Task requirements:
Return the entries that follow exactly, with no images.

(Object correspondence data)
---

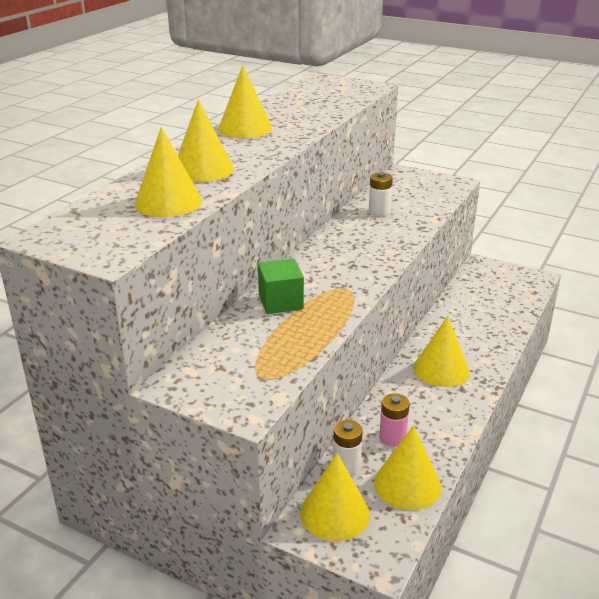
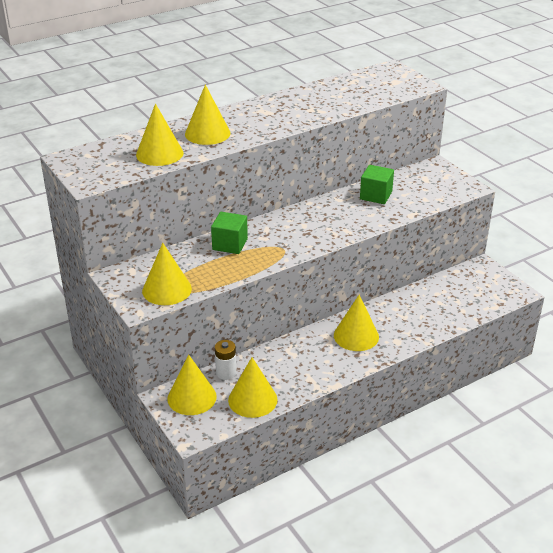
camera: 30 degrees right, 5 degrees up
(245, 128) = (274, 104): yellow cone -> yellow cone (167, 289)
(379, 211) = (376, 195): white battery -> green cube
(392, 438) = (273, 368): pink battery -> none

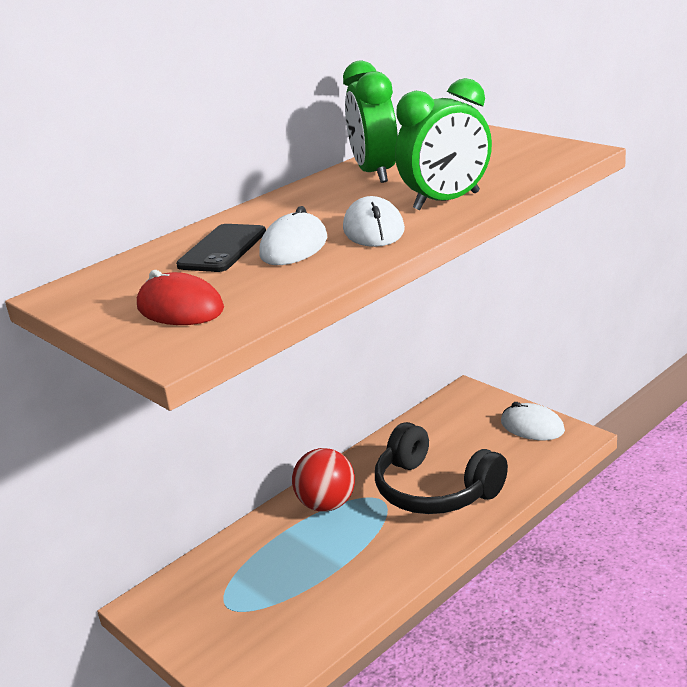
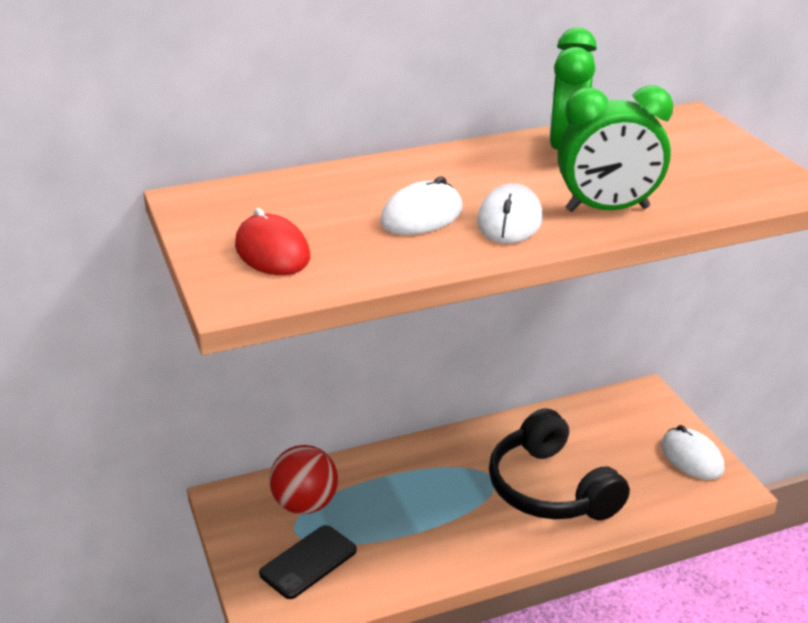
camera: 20 degrees right, 5 degrees up
(223, 249) = (358, 196): black phone -> black phone (308, 562)
(327, 504) = (439, 464): red ball -> red ball (305, 504)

---

Answer space:
camera: 30 degrees right, 5 degrees up
(245, 128) = (274, 104): yellow cone -> yellow cone (167, 289)
(379, 211) = (376, 195): white battery -> green cube
(392, 438) = (273, 368): pink battery -> none

camera: 20 degrees right, 5 degrees up
(223, 249) = (358, 196): black phone -> black phone (308, 562)
(327, 504) = (439, 464): red ball -> red ball (305, 504)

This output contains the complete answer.